*Your task*.
Each record should be set down again so that it matches the original exactly.

Records from a collection
......

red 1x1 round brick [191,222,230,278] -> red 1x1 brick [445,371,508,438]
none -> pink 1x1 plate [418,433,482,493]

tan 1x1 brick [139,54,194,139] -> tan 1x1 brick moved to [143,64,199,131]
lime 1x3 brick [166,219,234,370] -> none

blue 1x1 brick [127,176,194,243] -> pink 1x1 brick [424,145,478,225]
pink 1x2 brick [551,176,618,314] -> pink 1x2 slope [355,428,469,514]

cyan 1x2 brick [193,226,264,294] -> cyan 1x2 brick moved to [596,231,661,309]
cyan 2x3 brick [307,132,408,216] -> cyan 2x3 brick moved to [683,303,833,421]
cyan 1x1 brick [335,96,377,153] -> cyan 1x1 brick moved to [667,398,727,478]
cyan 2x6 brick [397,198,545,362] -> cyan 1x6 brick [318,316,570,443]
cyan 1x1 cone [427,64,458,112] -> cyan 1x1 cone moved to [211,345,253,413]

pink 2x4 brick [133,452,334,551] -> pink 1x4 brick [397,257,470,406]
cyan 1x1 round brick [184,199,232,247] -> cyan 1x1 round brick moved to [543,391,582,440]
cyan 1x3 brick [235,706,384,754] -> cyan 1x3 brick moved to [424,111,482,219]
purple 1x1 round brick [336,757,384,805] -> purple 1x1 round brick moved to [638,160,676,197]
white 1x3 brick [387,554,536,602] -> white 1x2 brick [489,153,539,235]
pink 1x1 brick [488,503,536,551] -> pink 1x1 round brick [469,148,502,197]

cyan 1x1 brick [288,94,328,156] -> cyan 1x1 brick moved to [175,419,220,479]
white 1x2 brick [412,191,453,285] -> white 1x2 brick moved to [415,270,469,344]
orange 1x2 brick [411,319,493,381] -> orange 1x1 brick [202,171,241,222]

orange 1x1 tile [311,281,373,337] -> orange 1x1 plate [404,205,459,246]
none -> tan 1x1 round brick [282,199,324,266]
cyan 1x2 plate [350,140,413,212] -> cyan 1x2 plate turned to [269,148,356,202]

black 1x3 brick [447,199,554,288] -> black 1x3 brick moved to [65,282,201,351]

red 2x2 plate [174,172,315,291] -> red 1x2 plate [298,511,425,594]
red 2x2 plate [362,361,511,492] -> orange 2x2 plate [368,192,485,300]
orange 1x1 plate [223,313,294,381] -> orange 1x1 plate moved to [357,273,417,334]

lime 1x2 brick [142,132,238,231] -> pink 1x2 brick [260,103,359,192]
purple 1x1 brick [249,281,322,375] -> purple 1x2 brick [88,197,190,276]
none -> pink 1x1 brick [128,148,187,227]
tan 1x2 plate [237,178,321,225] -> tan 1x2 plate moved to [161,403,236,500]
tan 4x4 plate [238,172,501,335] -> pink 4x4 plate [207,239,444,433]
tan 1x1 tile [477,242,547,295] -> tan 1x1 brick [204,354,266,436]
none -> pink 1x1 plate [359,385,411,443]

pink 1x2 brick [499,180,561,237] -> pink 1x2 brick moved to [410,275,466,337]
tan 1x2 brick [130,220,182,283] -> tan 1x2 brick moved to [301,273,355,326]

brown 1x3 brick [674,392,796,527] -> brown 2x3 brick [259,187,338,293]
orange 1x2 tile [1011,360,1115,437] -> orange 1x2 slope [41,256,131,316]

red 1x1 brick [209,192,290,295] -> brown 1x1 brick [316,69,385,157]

......

*Written solution*.
red 1x1 round brick [191,222,230,278] -> red 1x1 brick [445,371,508,438]
none -> pink 1x1 plate [418,433,482,493]

tan 1x1 brick [139,54,194,139] -> tan 1x1 brick moved to [143,64,199,131]
lime 1x3 brick [166,219,234,370] -> none

blue 1x1 brick [127,176,194,243] -> pink 1x1 brick [424,145,478,225]
pink 1x2 brick [551,176,618,314] -> pink 1x2 slope [355,428,469,514]

cyan 1x2 brick [193,226,264,294] -> cyan 1x2 brick moved to [596,231,661,309]
cyan 2x3 brick [307,132,408,216] -> cyan 2x3 brick moved to [683,303,833,421]
cyan 1x1 brick [335,96,377,153] -> cyan 1x1 brick moved to [667,398,727,478]
cyan 2x6 brick [397,198,545,362] -> cyan 1x6 brick [318,316,570,443]
cyan 1x1 cone [427,64,458,112] -> cyan 1x1 cone moved to [211,345,253,413]

pink 2x4 brick [133,452,334,551] -> pink 1x4 brick [397,257,470,406]
cyan 1x1 round brick [184,199,232,247] -> cyan 1x1 round brick moved to [543,391,582,440]
cyan 1x3 brick [235,706,384,754] -> cyan 1x3 brick moved to [424,111,482,219]
purple 1x1 round brick [336,757,384,805] -> purple 1x1 round brick moved to [638,160,676,197]
white 1x3 brick [387,554,536,602] -> white 1x2 brick [489,153,539,235]
pink 1x1 brick [488,503,536,551] -> pink 1x1 round brick [469,148,502,197]

cyan 1x1 brick [288,94,328,156] -> cyan 1x1 brick moved to [175,419,220,479]
white 1x2 brick [412,191,453,285] -> white 1x2 brick moved to [415,270,469,344]
orange 1x2 brick [411,319,493,381] -> orange 1x1 brick [202,171,241,222]

orange 1x1 tile [311,281,373,337] -> orange 1x1 plate [404,205,459,246]
none -> tan 1x1 round brick [282,199,324,266]
cyan 1x2 plate [350,140,413,212] -> cyan 1x2 plate turned to [269,148,356,202]

black 1x3 brick [447,199,554,288] -> black 1x3 brick moved to [65,282,201,351]

red 2x2 plate [174,172,315,291] -> red 1x2 plate [298,511,425,594]
red 2x2 plate [362,361,511,492] -> orange 2x2 plate [368,192,485,300]
orange 1x1 plate [223,313,294,381] -> orange 1x1 plate moved to [357,273,417,334]

lime 1x2 brick [142,132,238,231] -> pink 1x2 brick [260,103,359,192]
purple 1x1 brick [249,281,322,375] -> purple 1x2 brick [88,197,190,276]
none -> pink 1x1 brick [128,148,187,227]
tan 1x2 plate [237,178,321,225] -> tan 1x2 plate moved to [161,403,236,500]
tan 4x4 plate [238,172,501,335] -> pink 4x4 plate [207,239,444,433]
tan 1x1 tile [477,242,547,295] -> tan 1x1 brick [204,354,266,436]
none -> pink 1x1 plate [359,385,411,443]

pink 1x2 brick [499,180,561,237] -> pink 1x2 brick moved to [410,275,466,337]
tan 1x2 brick [130,220,182,283] -> tan 1x2 brick moved to [301,273,355,326]

brown 1x3 brick [674,392,796,527] -> brown 2x3 brick [259,187,338,293]
orange 1x2 tile [1011,360,1115,437] -> orange 1x2 slope [41,256,131,316]

red 1x1 brick [209,192,290,295] -> brown 1x1 brick [316,69,385,157]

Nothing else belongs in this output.